**What you will do:** From the records below, work out how many lines carry the string "none". Leave out everything but the number.

::::::::::

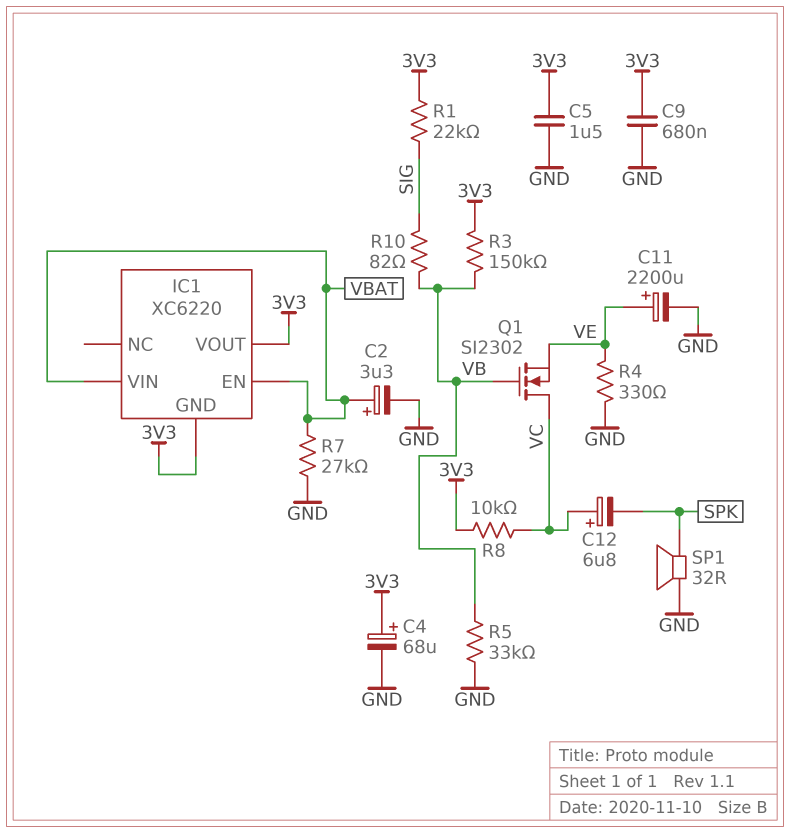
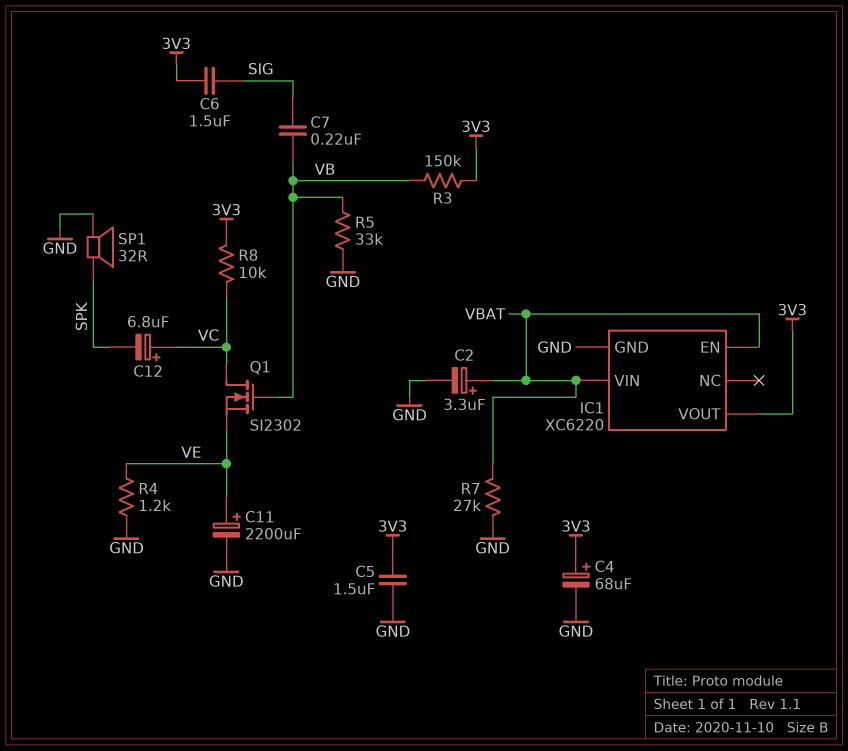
C6: none -> 1.5uF (3V3, SIG)
C7: none -> 220nF (SIG, VB)
C9: 680nF (3V3, GND) -> none
IC1 pin GND: 3V3 -> GND
R1: 22k (3V3, SIG) -> none
R4: 330 (GND, VE) -> 1.2k (GND, VE)
R10: 82 (SIG, VB) -> none

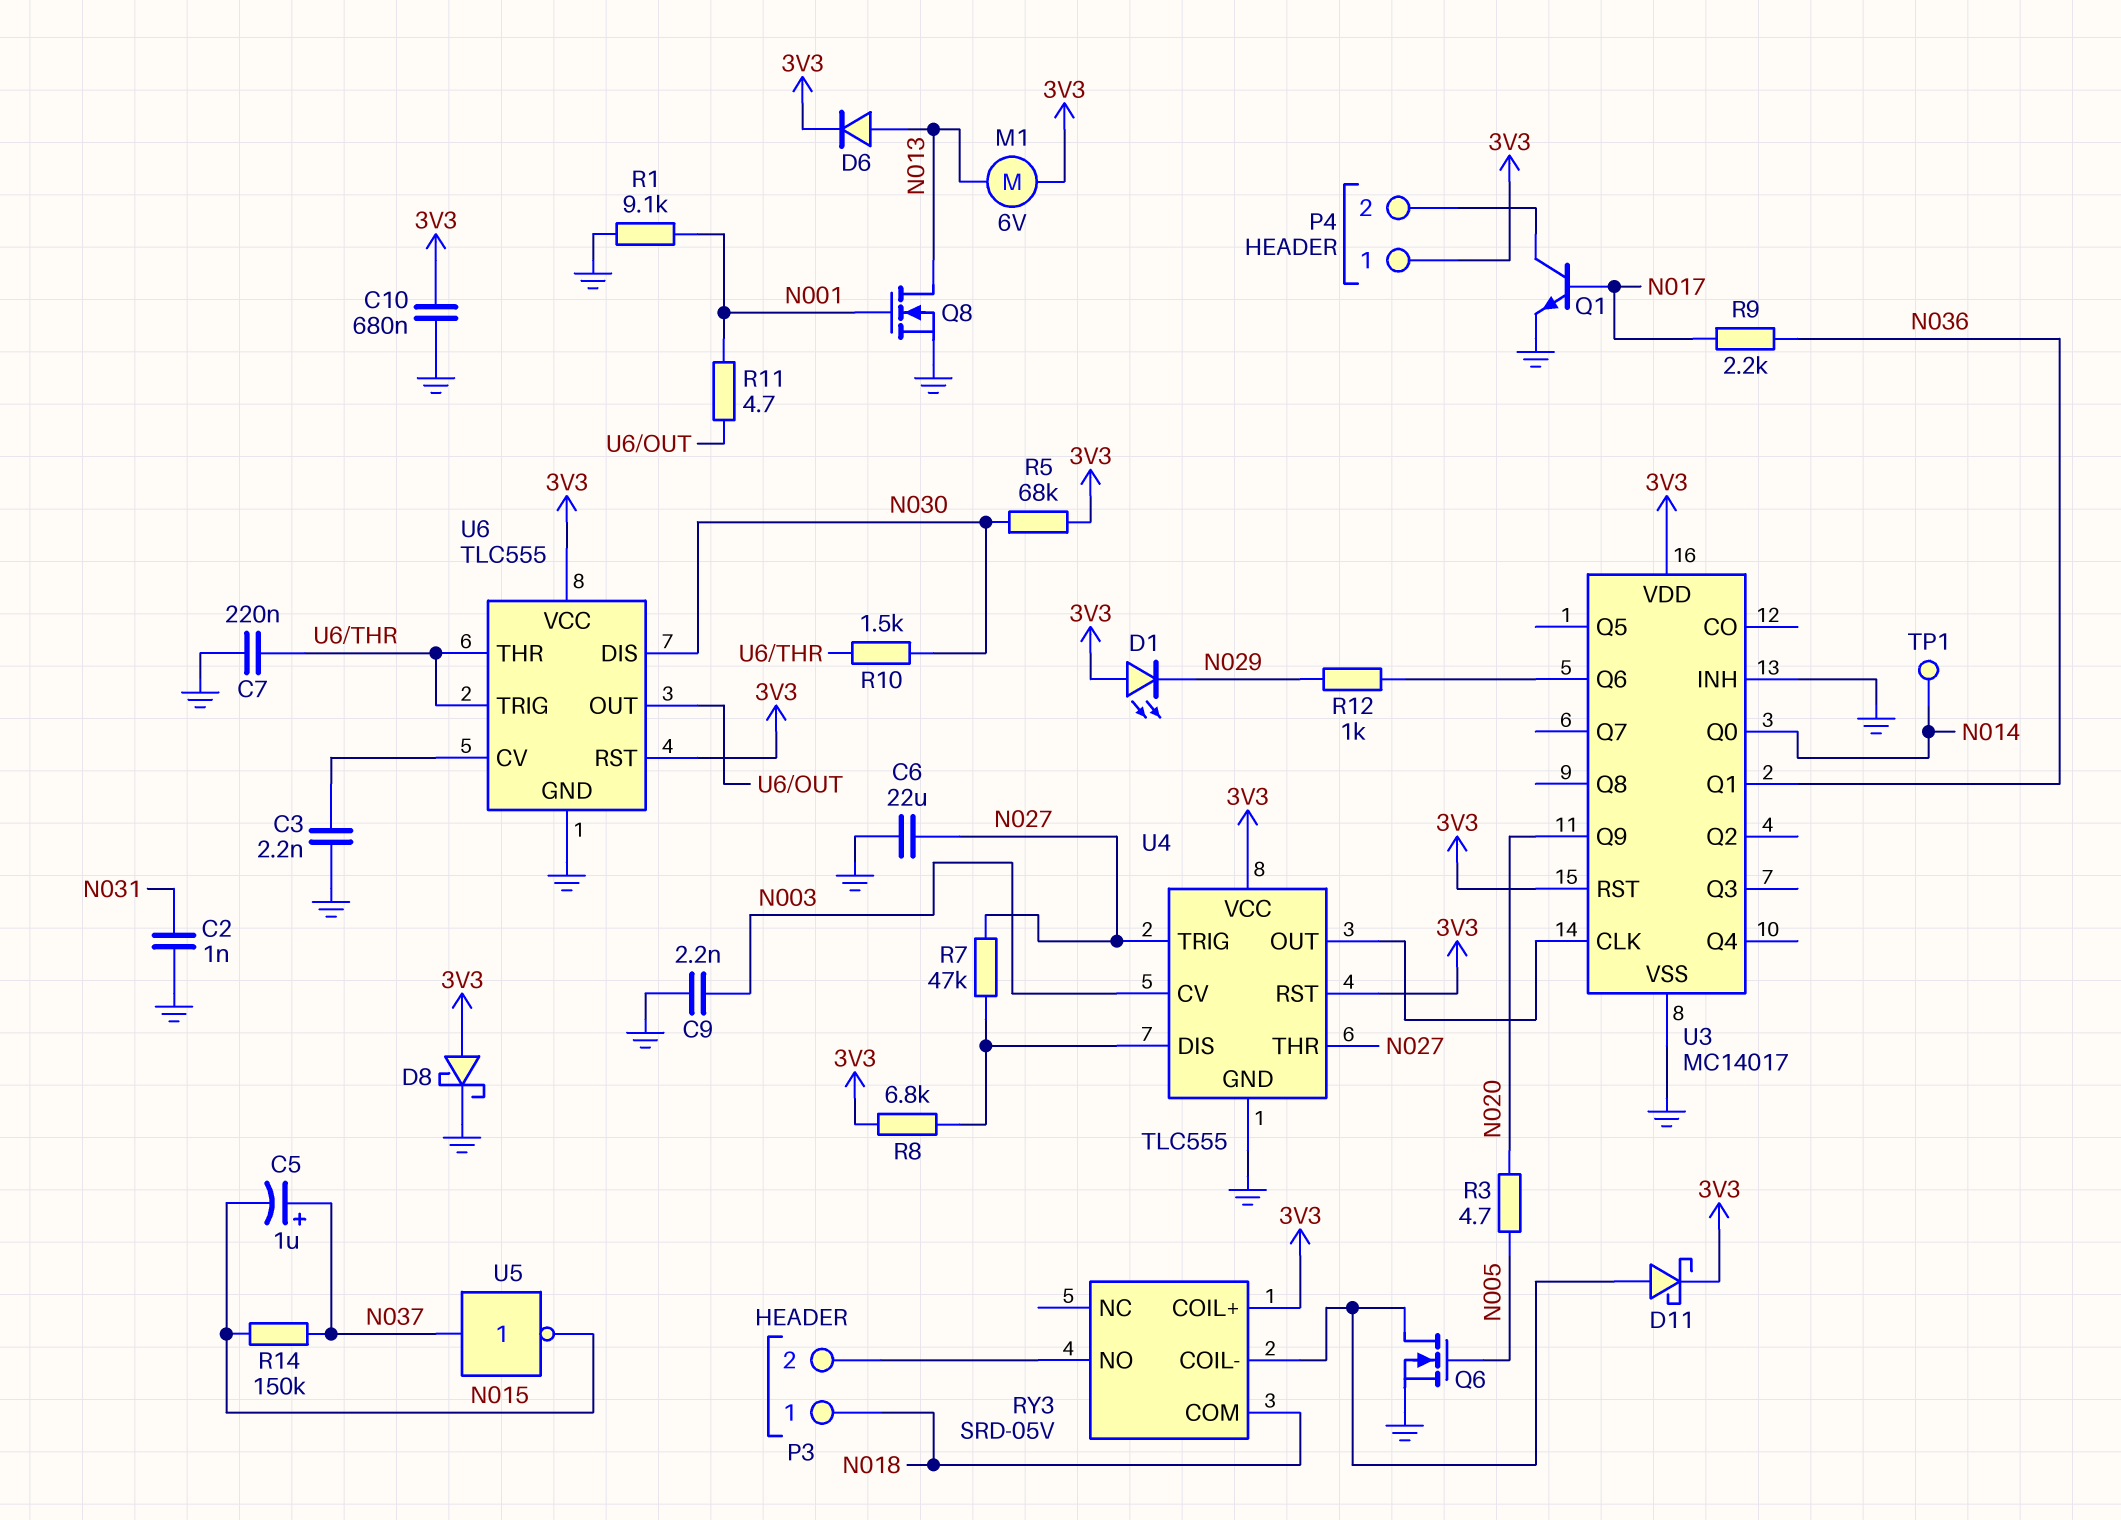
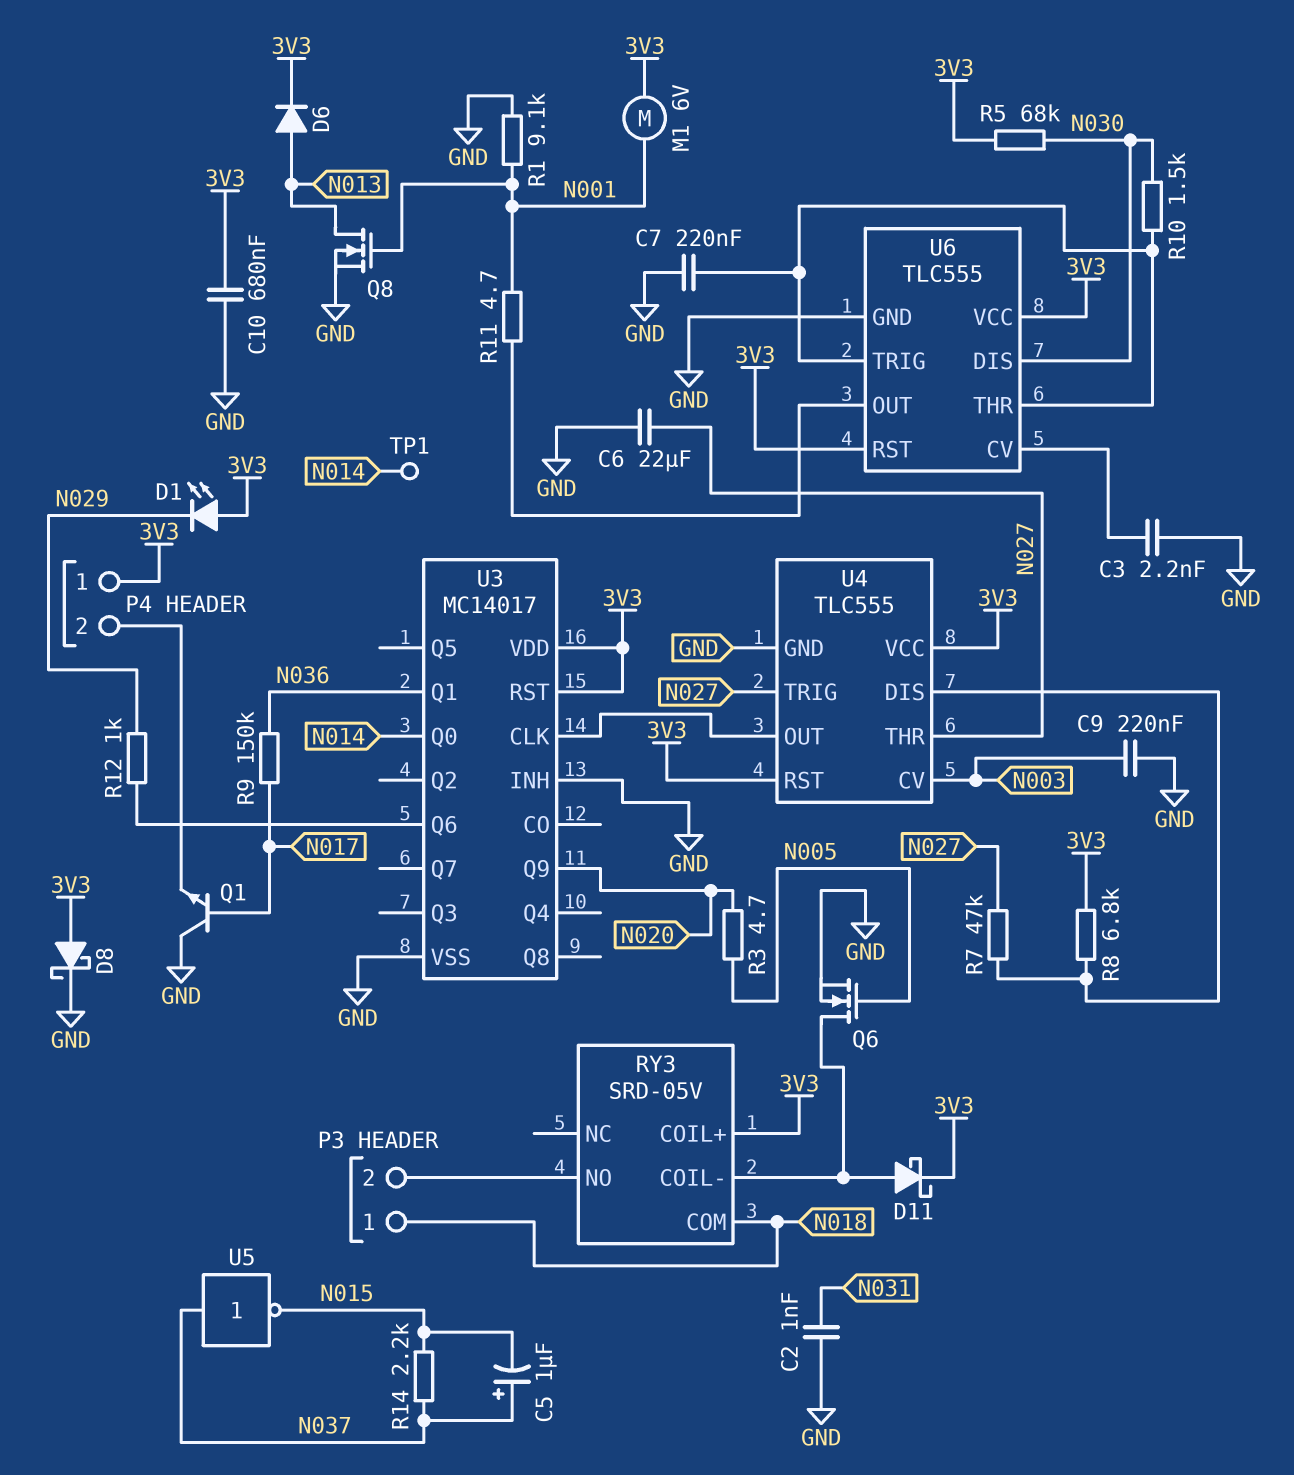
C9: 2.2nF (GND, N003) -> 220nF (GND, N003)
M1: motor 6V (3V3, N013) -> motor 6V (3V3, N001)
Q1: NPN (B N017, C P4/2, E GND) -> NPN (B N017, C GND, E P4/2)
R9: 2.2k (N017, N036) -> 150k (N017, N036)
R14: 150k (N015, N037) -> 2.2k (N015, N037)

::::::::::

**Response:** 5